TASK TO COMPLETE
Rewrite the lines of the listing below as a numbered list, starting at the line containing "Question: Which point" and ending at the line containing "(B) cabinetry". Leave out any blank lines.

DATA UNDER STUDY

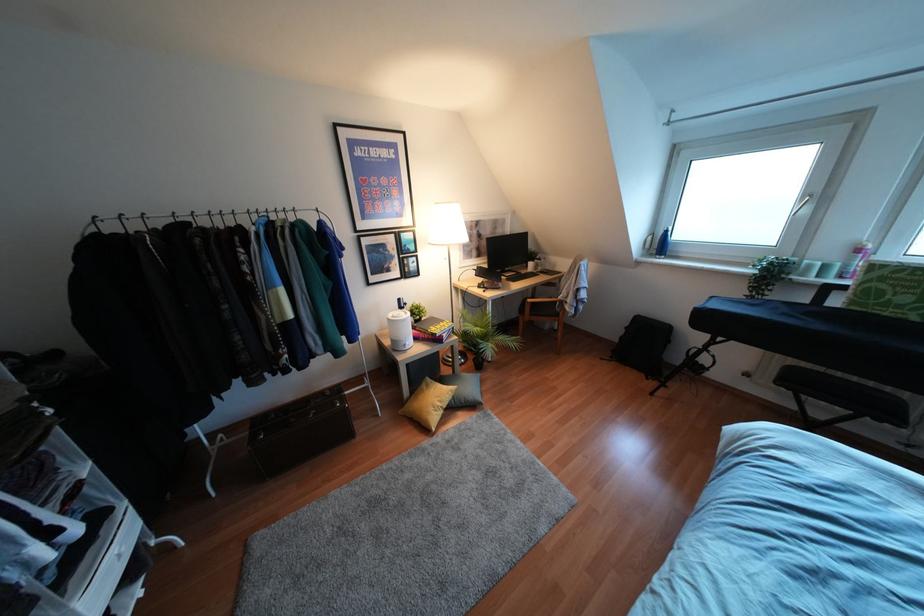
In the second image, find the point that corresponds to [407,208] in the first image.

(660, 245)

--

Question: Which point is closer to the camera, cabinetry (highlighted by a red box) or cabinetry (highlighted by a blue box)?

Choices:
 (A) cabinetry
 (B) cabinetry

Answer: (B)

==

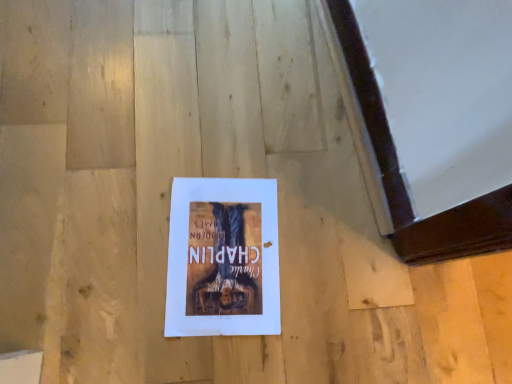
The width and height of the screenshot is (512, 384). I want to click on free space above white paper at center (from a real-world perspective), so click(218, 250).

EXERCISE ANSWER
1. Question: Which point is closer to the camera, cabinetry (highlighted by a red box) or cabinetry (highlighted by a blue box)?
2. Choices:
3.  (A) cabinetry
4.  (B) cabinetry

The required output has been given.